▶ [Instruction]: Leave out the pictures and output exactly the lines below from the one with "camera: 15 degrees left, 10 degrees up" down to the one with "camera: 50 degrees right, 5 degrees up", both of them included.
[Data section Boundary: Start]
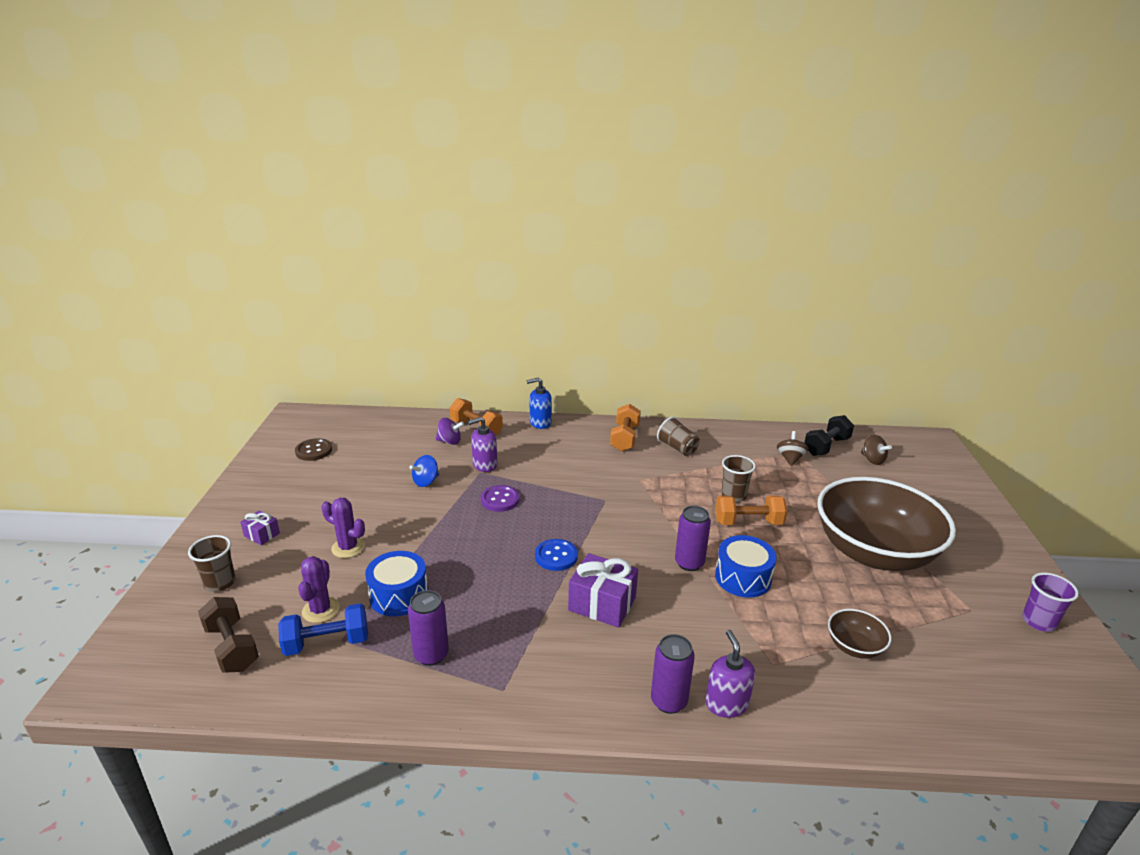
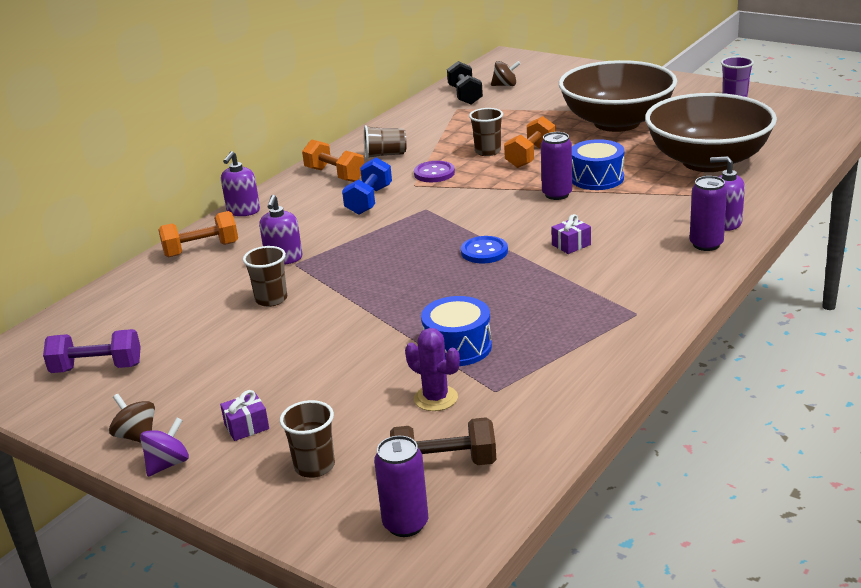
camera: 55 degrees left, 0 degrees up
blue dumbbell [278,603,368,656] -> blue dumbbell moved to [342,157,392,215]
brown button [295,438,332,461] -> purple dumbbell [43,329,141,373]
purple cactus [322,498,365,558] -> none
purple can [408,590,449,666] -> purple can moved to [374,436,428,537]
blue spinning top [409,455,439,487] -> brown cup [243,246,287,307]
purple spinning top [436,418,464,445] -> purple spinning top moved to [140,417,189,477]
purple button [481,485,519,512] -> purple button moved to [414,161,455,182]
blue soap dispenser [527,377,552,429] -> purple soap dispenser [221,151,260,216]
purple gift [568,553,638,628] -> purple gift [551,214,591,254], size x0.54
brown spinning top [777,431,809,466] -> brown spinning top moved to [109,394,155,443]
brown bowl [828,609,892,659] -> brown bowl [645,93,777,172], size x2.47

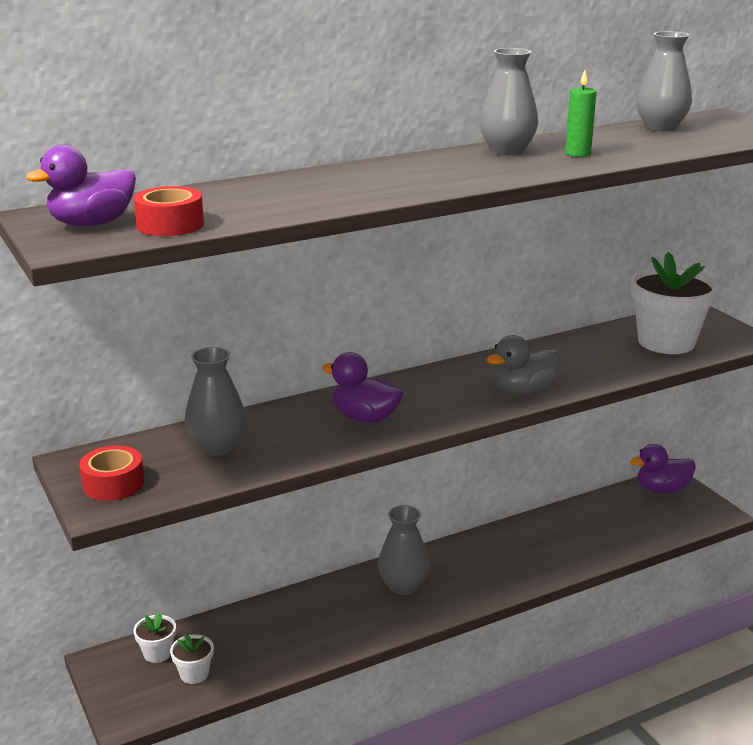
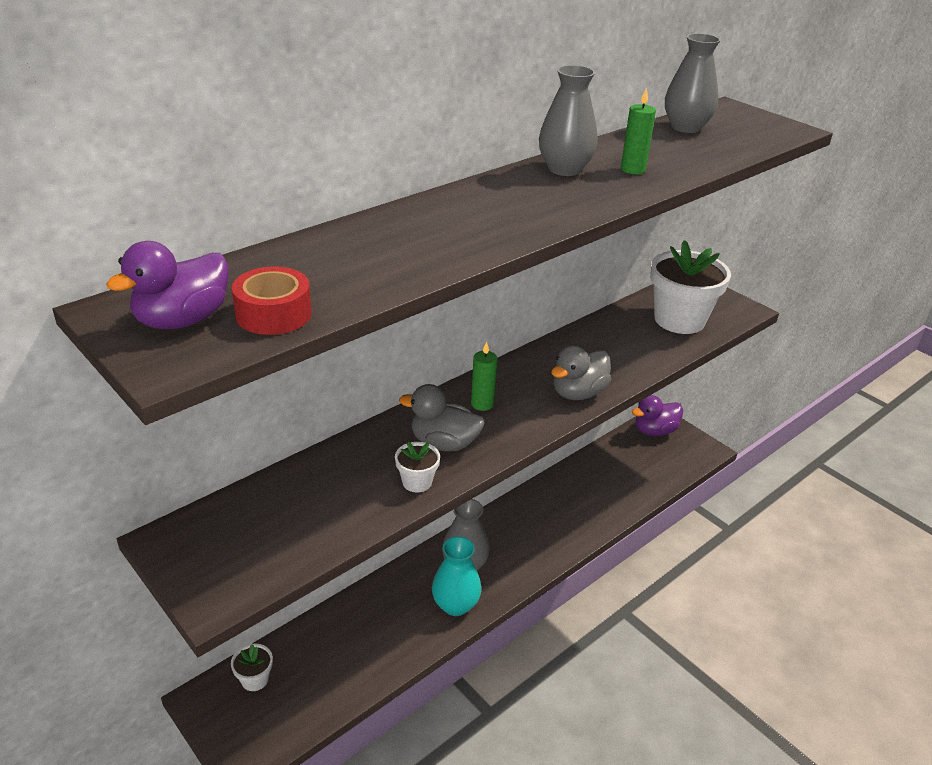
camera: 15 degrees left, 10 degrees up
red tape [79,445,144,501] -> none
white flower pot [170,633,214,684] -> white flower pot moved to [395,442,440,493]
grey vase [185,347,246,456] -> none
purple duck [322,352,404,423] -> grey duck [399,384,484,452]
none -> turquoise vase [432,536,481,616]
none -> green candle [471,341,497,411]

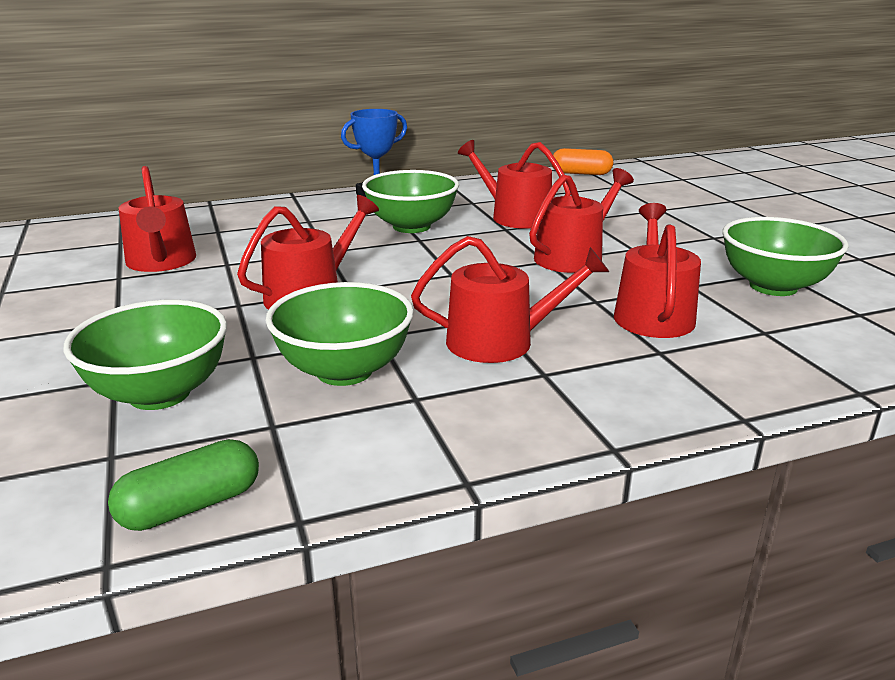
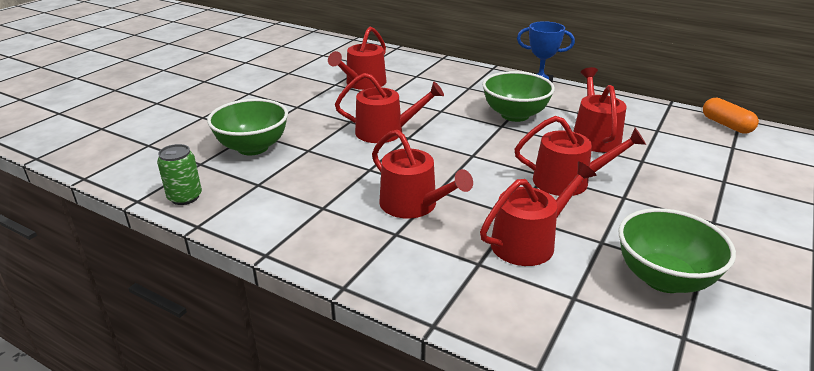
camera: 50 degrees right, 5 degrees up
green capsule [108,439,259,531] -> green can [157,144,202,205]
green bowl [266,282,414,386] -> none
[Data section Boundary: End]
▶ [Solution to this exercise]:
camera: 15 degrees left, 10 degrees up
red tape [79,445,144,501] -> none
white flower pot [170,633,214,684] -> white flower pot moved to [395,442,440,493]
grey vase [185,347,246,456] -> none
purple duck [322,352,404,423] -> grey duck [399,384,484,452]
none -> turquoise vase [432,536,481,616]
none -> green candle [471,341,497,411]

camera: 50 degrees right, 5 degrees up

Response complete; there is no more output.